[Colored object listings]
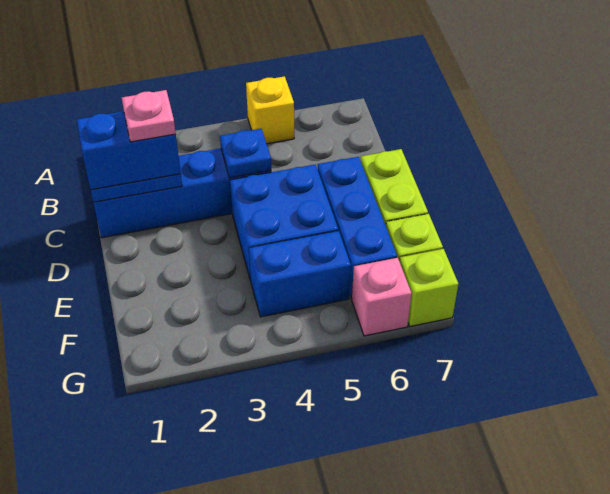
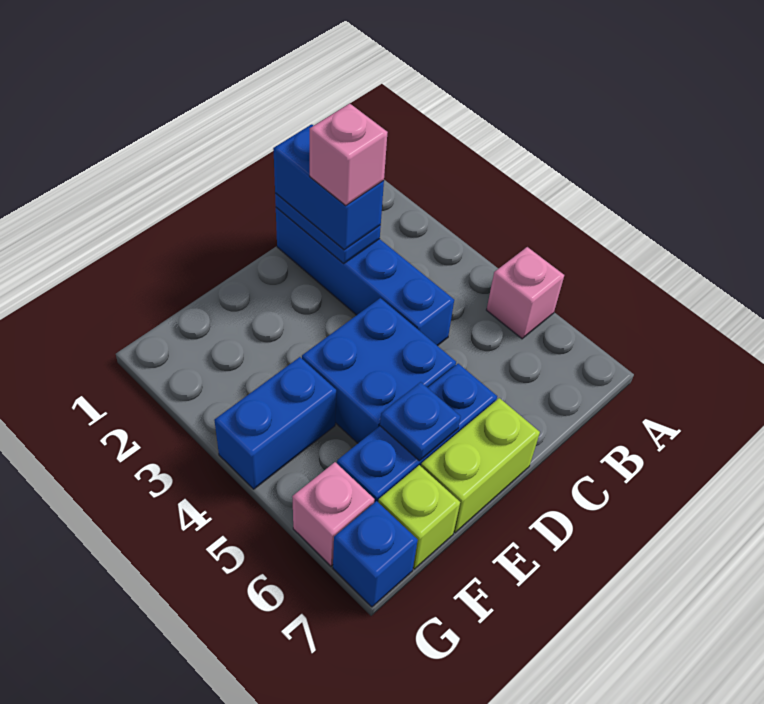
yellow brick A5 level 1 -> pink brick A5 level 1
pink plate C2 level 4 -> pink brick C2 level 4
blue plate C4 level 2 -> blue plate E6 level 2
blue brick F4:F5 level 1 -> blue brick F4:G4 level 1
lime brick G7 level 1 -> blue brick G7 level 1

Work order => Reproduce exactly every line between the line with "blue brick F4:F5" and the last line of the records above, both included.

Output for this exercise =>
blue brick F4:F5 level 1 -> blue brick F4:G4 level 1
lime brick G7 level 1 -> blue brick G7 level 1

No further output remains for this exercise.